▶ _HOW TO COMPLETE THIS TASK_
Each record must be retyped in full. No character may differ.

▶ _RECORDS FOR PROCESSING_
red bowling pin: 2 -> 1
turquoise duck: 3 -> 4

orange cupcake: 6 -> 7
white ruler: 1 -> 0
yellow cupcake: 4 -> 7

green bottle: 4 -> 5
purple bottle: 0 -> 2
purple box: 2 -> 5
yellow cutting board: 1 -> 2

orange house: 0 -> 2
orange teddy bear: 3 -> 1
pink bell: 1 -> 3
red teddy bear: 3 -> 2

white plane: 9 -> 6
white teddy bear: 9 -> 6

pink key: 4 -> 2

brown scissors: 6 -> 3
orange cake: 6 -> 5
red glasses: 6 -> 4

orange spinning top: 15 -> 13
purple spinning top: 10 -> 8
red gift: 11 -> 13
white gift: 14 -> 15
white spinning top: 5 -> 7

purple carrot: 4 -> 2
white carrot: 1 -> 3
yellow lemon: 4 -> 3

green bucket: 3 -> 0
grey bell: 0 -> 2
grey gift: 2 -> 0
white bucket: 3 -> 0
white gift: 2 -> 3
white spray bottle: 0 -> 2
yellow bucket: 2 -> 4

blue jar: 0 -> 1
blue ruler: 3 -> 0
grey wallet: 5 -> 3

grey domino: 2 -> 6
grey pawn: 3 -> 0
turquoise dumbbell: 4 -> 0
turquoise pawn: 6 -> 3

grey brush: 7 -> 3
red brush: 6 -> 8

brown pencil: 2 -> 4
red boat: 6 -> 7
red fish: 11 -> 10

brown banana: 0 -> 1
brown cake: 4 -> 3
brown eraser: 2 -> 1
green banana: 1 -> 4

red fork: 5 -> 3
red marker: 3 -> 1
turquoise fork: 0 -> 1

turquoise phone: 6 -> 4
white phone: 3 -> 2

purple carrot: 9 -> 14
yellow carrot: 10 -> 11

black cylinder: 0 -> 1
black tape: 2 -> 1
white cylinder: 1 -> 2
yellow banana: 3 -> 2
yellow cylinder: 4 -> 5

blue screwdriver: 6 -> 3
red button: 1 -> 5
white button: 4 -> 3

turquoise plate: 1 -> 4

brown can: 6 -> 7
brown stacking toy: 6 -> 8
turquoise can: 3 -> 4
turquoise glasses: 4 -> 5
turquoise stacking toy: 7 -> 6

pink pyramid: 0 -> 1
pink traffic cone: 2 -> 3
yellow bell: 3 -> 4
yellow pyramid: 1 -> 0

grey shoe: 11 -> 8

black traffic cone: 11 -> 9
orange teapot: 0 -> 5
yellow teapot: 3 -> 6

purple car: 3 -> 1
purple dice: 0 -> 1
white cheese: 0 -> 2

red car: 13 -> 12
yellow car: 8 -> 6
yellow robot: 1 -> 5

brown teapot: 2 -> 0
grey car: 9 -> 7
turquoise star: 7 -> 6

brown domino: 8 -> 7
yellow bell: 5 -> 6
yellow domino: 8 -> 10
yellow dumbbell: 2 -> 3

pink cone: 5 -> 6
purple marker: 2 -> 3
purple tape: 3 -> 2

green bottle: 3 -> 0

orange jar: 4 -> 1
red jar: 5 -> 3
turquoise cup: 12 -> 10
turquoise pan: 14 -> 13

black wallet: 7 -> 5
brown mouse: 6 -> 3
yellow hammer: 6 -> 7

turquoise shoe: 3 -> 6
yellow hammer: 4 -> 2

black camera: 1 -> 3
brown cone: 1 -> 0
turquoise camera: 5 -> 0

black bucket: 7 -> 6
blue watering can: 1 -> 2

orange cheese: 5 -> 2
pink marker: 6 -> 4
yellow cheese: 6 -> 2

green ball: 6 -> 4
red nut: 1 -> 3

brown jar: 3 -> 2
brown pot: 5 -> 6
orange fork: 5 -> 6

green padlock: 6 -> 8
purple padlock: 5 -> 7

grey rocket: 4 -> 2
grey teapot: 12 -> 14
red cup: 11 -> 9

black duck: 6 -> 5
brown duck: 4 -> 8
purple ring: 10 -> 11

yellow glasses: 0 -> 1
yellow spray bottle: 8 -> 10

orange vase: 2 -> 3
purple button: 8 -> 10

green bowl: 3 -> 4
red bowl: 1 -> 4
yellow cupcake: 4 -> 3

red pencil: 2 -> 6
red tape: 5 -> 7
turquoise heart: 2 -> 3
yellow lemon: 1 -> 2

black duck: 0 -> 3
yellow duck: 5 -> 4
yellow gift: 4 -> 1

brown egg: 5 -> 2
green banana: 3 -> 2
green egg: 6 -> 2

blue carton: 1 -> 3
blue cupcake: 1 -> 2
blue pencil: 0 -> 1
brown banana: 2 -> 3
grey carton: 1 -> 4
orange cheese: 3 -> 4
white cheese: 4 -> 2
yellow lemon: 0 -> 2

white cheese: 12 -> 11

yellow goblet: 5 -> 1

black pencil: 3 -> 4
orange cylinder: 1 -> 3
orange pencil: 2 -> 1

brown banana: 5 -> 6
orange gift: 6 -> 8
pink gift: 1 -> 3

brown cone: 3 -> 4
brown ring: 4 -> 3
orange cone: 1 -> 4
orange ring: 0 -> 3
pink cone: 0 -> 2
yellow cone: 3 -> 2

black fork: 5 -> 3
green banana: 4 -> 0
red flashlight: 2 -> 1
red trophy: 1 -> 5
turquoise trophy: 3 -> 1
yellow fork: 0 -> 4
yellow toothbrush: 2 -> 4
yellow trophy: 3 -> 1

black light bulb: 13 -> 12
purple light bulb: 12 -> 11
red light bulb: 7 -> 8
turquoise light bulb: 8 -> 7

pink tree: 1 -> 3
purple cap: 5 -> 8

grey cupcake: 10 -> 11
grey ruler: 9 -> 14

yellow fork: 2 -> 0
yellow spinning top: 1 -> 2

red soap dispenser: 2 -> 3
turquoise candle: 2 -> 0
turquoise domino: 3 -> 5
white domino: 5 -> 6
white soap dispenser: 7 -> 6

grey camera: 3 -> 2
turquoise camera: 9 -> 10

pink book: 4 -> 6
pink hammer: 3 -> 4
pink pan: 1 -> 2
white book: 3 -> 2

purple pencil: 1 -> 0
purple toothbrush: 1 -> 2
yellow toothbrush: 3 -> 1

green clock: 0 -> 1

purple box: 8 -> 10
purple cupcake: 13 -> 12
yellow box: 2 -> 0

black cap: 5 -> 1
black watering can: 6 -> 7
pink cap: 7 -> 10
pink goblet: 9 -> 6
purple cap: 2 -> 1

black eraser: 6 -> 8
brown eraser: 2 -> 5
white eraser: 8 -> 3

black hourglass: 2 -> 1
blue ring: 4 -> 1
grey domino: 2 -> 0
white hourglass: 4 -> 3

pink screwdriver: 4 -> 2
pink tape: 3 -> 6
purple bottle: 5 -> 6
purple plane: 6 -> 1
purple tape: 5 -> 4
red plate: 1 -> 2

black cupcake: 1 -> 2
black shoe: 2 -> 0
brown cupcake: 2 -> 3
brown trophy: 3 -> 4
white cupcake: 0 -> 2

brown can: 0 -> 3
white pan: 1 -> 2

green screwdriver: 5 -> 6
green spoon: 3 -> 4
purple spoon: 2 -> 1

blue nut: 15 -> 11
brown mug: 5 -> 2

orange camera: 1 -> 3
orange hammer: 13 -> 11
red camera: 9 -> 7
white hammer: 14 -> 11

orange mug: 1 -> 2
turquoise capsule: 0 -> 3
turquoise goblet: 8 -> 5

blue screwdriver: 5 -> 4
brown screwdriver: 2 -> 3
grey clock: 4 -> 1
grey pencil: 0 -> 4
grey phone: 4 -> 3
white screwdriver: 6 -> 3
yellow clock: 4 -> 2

▶ _RESULT OF THIS TASK_
red bowling pin: 2 -> 1
turquoise duck: 3 -> 4

orange cupcake: 6 -> 7
white ruler: 1 -> 0
yellow cupcake: 4 -> 7

green bottle: 4 -> 5
purple bottle: 0 -> 2
purple box: 2 -> 5
yellow cutting board: 1 -> 2

orange house: 0 -> 2
orange teddy bear: 3 -> 1
pink bell: 1 -> 3
red teddy bear: 3 -> 2

white plane: 9 -> 6
white teddy bear: 9 -> 6

pink key: 4 -> 2

brown scissors: 6 -> 3
orange cake: 6 -> 5
red glasses: 6 -> 4

orange spinning top: 15 -> 13
purple spinning top: 10 -> 8
red gift: 11 -> 13
white gift: 14 -> 15
white spinning top: 5 -> 7

purple carrot: 4 -> 2
white carrot: 1 -> 3
yellow lemon: 4 -> 3

green bucket: 3 -> 0
grey bell: 0 -> 2
grey gift: 2 -> 0
white bucket: 3 -> 0
white gift: 2 -> 3
white spray bottle: 0 -> 2
yellow bucket: 2 -> 4

blue jar: 0 -> 1
blue ruler: 3 -> 0
grey wallet: 5 -> 3

grey domino: 2 -> 6
grey pawn: 3 -> 0
turquoise dumbbell: 4 -> 0
turquoise pawn: 6 -> 3

grey brush: 7 -> 3
red brush: 6 -> 8

brown pencil: 2 -> 4
red boat: 6 -> 7
red fish: 11 -> 10

brown banana: 0 -> 1
brown cake: 4 -> 3
brown eraser: 2 -> 1
green banana: 1 -> 4

red fork: 5 -> 3
red marker: 3 -> 1
turquoise fork: 0 -> 1

turquoise phone: 6 -> 4
white phone: 3 -> 2

purple carrot: 9 -> 14
yellow carrot: 10 -> 11

black cylinder: 0 -> 1
black tape: 2 -> 1
white cylinder: 1 -> 2
yellow banana: 3 -> 2
yellow cylinder: 4 -> 5

blue screwdriver: 6 -> 3
red button: 1 -> 5
white button: 4 -> 3

turquoise plate: 1 -> 4

brown can: 6 -> 7
brown stacking toy: 6 -> 8
turquoise can: 3 -> 4
turquoise glasses: 4 -> 5
turquoise stacking toy: 7 -> 6

pink pyramid: 0 -> 1
pink traffic cone: 2 -> 3
yellow bell: 3 -> 4
yellow pyramid: 1 -> 0

grey shoe: 11 -> 8

black traffic cone: 11 -> 9
orange teapot: 0 -> 5
yellow teapot: 3 -> 6

purple car: 3 -> 1
purple dice: 0 -> 1
white cheese: 0 -> 2

red car: 13 -> 12
yellow car: 8 -> 6
yellow robot: 1 -> 5

brown teapot: 2 -> 0
grey car: 9 -> 7
turquoise star: 7 -> 6

brown domino: 8 -> 7
yellow bell: 5 -> 6
yellow domino: 8 -> 10
yellow dumbbell: 2 -> 3

pink cone: 5 -> 6
purple marker: 2 -> 3
purple tape: 3 -> 2

green bottle: 3 -> 0

orange jar: 4 -> 1
red jar: 5 -> 3
turquoise cup: 12 -> 10
turquoise pan: 14 -> 13

black wallet: 7 -> 5
brown mouse: 6 -> 3
yellow hammer: 6 -> 7

turquoise shoe: 3 -> 6
yellow hammer: 4 -> 2

black camera: 1 -> 3
brown cone: 1 -> 0
turquoise camera: 5 -> 0

black bucket: 7 -> 6
blue watering can: 1 -> 2

orange cheese: 5 -> 2
pink marker: 6 -> 4
yellow cheese: 6 -> 2

green ball: 6 -> 4
red nut: 1 -> 3

brown jar: 3 -> 2
brown pot: 5 -> 6
orange fork: 5 -> 6

green padlock: 6 -> 8
purple padlock: 5 -> 7

grey rocket: 4 -> 2
grey teapot: 12 -> 14
red cup: 11 -> 9

black duck: 6 -> 5
brown duck: 4 -> 8
purple ring: 10 -> 11

yellow glasses: 0 -> 1
yellow spray bottle: 8 -> 10

orange vase: 2 -> 3
purple button: 8 -> 10

green bowl: 3 -> 4
red bowl: 1 -> 4
yellow cupcake: 4 -> 3

red pencil: 2 -> 6
red tape: 5 -> 7
turquoise heart: 2 -> 3
yellow lemon: 1 -> 2

black duck: 0 -> 3
yellow duck: 5 -> 4
yellow gift: 4 -> 1

brown egg: 5 -> 2
green banana: 3 -> 2
green egg: 6 -> 2

blue carton: 1 -> 3
blue cupcake: 1 -> 2
blue pencil: 0 -> 1
brown banana: 2 -> 3
grey carton: 1 -> 4
orange cheese: 3 -> 4
white cheese: 4 -> 2
yellow lemon: 0 -> 2

white cheese: 12 -> 11

yellow goblet: 5 -> 1

black pencil: 3 -> 4
orange cylinder: 1 -> 3
orange pencil: 2 -> 1

brown banana: 5 -> 6
orange gift: 6 -> 8
pink gift: 1 -> 3

brown cone: 3 -> 4
brown ring: 4 -> 3
orange cone: 1 -> 4
orange ring: 0 -> 3
pink cone: 0 -> 2
yellow cone: 3 -> 2

black fork: 5 -> 3
green banana: 4 -> 0
red flashlight: 2 -> 1
red trophy: 1 -> 5
turquoise trophy: 3 -> 1
yellow fork: 0 -> 4
yellow toothbrush: 2 -> 4
yellow trophy: 3 -> 1

black light bulb: 13 -> 12
purple light bulb: 12 -> 11
red light bulb: 7 -> 8
turquoise light bulb: 8 -> 7

pink tree: 1 -> 3
purple cap: 5 -> 8

grey cupcake: 10 -> 11
grey ruler: 9 -> 14

yellow fork: 2 -> 0
yellow spinning top: 1 -> 2

red soap dispenser: 2 -> 3
turquoise candle: 2 -> 0
turquoise domino: 3 -> 5
white domino: 5 -> 6
white soap dispenser: 7 -> 6

grey camera: 3 -> 2
turquoise camera: 9 -> 10

pink book: 4 -> 6
pink hammer: 3 -> 4
pink pan: 1 -> 2
white book: 3 -> 2

purple pencil: 1 -> 0
purple toothbrush: 1 -> 2
yellow toothbrush: 3 -> 1

green clock: 0 -> 1

purple box: 8 -> 10
purple cupcake: 13 -> 12
yellow box: 2 -> 0

black cap: 5 -> 1
black watering can: 6 -> 7
pink cap: 7 -> 10
pink goblet: 9 -> 6
purple cap: 2 -> 1

black eraser: 6 -> 8
brown eraser: 2 -> 5
white eraser: 8 -> 3

black hourglass: 2 -> 1
blue ring: 4 -> 1
grey domino: 2 -> 0
white hourglass: 4 -> 3

pink screwdriver: 4 -> 2
pink tape: 3 -> 6
purple bottle: 5 -> 6
purple plane: 6 -> 1
purple tape: 5 -> 4
red plate: 1 -> 2

black cupcake: 1 -> 2
black shoe: 2 -> 0
brown cupcake: 2 -> 3
brown trophy: 3 -> 4
white cupcake: 0 -> 2

brown can: 0 -> 3
white pan: 1 -> 2

green screwdriver: 5 -> 6
green spoon: 3 -> 4
purple spoon: 2 -> 1

blue nut: 15 -> 11
brown mug: 5 -> 2

orange camera: 1 -> 3
orange hammer: 13 -> 11
red camera: 9 -> 7
white hammer: 14 -> 11

orange mug: 1 -> 2
turquoise capsule: 0 -> 3
turquoise goblet: 8 -> 5

blue screwdriver: 5 -> 4
brown screwdriver: 2 -> 3
grey clock: 4 -> 1
grey pencil: 0 -> 4
grey phone: 4 -> 3
white screwdriver: 6 -> 3
yellow clock: 4 -> 2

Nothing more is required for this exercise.